### Task description
Return only what lies between the first line of the entries and the line containing "building: none -> [441,479,486,502]", both lines included.

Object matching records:

#####

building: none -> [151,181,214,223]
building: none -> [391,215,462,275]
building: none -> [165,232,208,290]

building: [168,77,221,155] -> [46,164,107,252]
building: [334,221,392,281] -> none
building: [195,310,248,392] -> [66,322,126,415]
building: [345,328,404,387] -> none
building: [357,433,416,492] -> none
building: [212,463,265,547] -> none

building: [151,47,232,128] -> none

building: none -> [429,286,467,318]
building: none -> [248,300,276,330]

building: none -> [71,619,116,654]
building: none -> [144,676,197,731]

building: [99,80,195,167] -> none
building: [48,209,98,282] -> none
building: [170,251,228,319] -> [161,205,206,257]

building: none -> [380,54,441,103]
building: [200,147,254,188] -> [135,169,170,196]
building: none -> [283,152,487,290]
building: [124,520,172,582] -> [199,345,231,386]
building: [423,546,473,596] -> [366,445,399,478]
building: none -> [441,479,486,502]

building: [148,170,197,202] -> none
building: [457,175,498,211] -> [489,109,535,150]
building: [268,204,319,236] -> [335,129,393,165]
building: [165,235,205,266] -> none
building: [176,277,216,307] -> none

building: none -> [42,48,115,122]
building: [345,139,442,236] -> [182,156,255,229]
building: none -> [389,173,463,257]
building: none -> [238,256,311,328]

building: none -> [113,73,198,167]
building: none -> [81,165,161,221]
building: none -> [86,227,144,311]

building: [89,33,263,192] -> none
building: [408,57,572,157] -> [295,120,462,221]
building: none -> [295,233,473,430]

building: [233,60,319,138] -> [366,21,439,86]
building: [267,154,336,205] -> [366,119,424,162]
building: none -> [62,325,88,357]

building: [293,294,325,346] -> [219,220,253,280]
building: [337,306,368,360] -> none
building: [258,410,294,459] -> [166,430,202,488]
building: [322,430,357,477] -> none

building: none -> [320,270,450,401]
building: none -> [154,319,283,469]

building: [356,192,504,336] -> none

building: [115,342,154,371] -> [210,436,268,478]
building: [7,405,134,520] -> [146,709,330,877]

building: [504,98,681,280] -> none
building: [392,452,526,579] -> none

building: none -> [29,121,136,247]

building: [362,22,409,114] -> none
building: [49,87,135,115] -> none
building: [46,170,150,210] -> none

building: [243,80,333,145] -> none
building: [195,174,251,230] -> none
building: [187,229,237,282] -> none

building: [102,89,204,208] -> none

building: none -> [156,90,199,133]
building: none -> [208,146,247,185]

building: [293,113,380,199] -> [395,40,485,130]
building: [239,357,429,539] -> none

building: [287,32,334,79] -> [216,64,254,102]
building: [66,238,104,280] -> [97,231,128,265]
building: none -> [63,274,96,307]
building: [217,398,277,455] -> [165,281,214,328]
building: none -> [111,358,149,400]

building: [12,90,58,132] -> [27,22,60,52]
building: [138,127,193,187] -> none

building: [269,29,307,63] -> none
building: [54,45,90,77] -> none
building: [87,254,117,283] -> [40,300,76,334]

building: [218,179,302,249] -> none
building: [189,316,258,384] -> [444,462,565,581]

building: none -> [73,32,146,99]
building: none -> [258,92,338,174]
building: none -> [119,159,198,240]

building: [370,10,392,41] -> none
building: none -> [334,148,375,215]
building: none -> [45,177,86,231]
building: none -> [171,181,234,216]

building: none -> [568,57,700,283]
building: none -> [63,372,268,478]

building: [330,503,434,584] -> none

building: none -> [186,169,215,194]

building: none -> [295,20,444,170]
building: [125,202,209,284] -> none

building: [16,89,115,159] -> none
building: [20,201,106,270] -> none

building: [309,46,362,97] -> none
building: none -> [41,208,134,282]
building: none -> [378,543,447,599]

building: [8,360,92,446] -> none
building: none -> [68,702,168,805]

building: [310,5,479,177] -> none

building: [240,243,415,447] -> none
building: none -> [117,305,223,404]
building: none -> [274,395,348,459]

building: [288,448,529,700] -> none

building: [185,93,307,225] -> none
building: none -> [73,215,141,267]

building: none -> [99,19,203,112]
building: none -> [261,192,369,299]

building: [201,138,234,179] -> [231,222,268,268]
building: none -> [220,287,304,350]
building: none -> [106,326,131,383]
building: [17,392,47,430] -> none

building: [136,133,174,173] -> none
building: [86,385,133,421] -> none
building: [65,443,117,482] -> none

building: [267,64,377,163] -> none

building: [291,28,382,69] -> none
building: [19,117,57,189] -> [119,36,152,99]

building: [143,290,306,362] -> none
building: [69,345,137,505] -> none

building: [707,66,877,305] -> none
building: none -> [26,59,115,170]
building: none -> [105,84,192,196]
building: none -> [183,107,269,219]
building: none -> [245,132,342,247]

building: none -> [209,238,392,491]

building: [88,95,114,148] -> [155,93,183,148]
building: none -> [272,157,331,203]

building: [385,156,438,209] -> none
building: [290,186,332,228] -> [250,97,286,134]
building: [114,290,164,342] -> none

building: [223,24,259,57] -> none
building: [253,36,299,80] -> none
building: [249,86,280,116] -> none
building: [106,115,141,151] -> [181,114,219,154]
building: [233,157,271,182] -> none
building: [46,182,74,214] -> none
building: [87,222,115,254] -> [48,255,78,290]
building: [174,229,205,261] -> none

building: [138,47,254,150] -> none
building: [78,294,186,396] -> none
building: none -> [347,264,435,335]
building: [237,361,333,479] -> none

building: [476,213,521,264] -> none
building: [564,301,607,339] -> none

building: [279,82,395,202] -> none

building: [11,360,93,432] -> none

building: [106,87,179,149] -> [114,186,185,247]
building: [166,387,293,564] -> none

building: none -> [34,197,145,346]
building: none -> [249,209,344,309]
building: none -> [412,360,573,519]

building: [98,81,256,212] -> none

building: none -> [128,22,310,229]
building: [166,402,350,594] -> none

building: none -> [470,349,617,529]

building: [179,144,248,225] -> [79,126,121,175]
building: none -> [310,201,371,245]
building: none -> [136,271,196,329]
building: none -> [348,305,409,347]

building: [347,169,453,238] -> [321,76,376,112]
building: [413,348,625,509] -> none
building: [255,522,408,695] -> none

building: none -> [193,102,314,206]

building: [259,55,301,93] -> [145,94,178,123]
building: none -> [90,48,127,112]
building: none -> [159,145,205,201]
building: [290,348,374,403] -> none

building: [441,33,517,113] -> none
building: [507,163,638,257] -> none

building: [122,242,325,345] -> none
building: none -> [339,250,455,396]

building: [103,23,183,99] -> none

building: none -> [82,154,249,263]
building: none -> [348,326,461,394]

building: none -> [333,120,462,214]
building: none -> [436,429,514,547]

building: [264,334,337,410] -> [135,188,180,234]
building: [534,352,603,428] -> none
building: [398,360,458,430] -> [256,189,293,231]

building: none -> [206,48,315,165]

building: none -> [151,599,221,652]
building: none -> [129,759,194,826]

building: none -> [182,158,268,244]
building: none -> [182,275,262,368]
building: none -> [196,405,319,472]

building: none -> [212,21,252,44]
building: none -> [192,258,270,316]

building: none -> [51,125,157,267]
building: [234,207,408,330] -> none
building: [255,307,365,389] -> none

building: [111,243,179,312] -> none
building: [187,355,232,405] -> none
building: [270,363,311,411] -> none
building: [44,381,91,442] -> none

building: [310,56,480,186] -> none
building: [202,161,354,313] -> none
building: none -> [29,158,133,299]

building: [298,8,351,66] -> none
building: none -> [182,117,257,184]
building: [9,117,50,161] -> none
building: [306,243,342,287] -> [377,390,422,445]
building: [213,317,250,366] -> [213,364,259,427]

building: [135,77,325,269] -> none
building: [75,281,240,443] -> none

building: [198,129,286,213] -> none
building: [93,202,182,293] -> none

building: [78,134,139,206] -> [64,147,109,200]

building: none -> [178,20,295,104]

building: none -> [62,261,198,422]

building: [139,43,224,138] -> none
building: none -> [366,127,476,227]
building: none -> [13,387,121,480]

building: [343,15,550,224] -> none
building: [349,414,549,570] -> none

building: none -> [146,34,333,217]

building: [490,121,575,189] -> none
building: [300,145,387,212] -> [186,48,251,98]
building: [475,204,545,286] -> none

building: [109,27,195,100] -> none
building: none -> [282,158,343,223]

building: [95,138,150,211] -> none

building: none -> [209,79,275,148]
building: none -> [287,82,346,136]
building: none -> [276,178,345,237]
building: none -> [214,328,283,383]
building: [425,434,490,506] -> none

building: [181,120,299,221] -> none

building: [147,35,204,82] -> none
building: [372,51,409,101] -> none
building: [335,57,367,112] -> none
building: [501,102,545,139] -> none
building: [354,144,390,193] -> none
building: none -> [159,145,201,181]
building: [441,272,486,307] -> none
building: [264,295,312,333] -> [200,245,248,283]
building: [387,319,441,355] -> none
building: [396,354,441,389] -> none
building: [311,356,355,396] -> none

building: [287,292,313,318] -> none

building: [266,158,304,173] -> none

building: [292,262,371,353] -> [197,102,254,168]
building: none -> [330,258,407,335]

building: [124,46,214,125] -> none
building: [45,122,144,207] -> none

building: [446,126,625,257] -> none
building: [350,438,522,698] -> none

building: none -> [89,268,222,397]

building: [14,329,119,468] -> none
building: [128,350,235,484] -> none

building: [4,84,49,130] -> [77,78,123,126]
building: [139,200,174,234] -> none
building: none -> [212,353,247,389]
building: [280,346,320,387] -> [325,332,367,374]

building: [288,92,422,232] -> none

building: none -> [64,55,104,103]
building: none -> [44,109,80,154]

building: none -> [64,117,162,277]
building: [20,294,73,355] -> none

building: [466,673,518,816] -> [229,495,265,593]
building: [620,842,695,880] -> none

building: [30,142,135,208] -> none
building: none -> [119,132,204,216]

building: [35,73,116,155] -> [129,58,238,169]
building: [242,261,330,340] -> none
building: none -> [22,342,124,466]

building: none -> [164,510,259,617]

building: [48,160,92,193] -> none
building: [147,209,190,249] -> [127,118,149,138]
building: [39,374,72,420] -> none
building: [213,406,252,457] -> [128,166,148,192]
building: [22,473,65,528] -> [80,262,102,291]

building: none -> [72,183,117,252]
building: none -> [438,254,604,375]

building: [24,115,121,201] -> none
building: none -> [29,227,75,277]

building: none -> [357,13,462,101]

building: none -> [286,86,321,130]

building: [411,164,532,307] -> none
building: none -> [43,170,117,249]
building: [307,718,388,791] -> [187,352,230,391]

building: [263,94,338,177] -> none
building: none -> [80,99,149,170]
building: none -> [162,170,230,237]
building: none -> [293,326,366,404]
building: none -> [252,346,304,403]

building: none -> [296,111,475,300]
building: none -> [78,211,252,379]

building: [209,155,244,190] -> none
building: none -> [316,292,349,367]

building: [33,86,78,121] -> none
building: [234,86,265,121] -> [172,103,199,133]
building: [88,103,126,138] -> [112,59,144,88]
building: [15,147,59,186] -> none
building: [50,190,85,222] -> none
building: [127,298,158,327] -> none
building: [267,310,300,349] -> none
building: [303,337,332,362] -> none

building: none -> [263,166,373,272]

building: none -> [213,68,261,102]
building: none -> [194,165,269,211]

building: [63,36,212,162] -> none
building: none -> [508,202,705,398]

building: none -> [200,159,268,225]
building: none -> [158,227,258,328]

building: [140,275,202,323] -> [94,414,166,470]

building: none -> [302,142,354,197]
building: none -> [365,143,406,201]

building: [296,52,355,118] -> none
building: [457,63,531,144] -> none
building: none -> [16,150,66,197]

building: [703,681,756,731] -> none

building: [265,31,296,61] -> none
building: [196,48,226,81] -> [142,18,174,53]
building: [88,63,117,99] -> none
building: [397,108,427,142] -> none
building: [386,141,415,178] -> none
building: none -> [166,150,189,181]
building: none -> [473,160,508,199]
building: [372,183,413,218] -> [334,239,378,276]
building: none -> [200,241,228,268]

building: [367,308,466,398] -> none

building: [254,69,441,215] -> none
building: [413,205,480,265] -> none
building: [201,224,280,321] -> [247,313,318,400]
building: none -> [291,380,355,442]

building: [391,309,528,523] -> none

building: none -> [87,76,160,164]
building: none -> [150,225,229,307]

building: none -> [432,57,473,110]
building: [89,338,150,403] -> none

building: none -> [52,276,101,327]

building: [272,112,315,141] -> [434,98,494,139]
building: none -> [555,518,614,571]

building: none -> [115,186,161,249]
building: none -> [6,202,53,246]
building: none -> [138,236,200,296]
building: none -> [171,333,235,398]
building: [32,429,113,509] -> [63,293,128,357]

#####

### Exercise result
building: none -> [151,181,214,223]
building: none -> [391,215,462,275]
building: none -> [165,232,208,290]

building: [168,77,221,155] -> [46,164,107,252]
building: [334,221,392,281] -> none
building: [195,310,248,392] -> [66,322,126,415]
building: [345,328,404,387] -> none
building: [357,433,416,492] -> none
building: [212,463,265,547] -> none

building: [151,47,232,128] -> none

building: none -> [429,286,467,318]
building: none -> [248,300,276,330]

building: none -> [71,619,116,654]
building: none -> [144,676,197,731]

building: [99,80,195,167] -> none
building: [48,209,98,282] -> none
building: [170,251,228,319] -> [161,205,206,257]

building: none -> [380,54,441,103]
building: [200,147,254,188] -> [135,169,170,196]
building: none -> [283,152,487,290]
building: [124,520,172,582] -> [199,345,231,386]
building: [423,546,473,596] -> [366,445,399,478]
building: none -> [441,479,486,502]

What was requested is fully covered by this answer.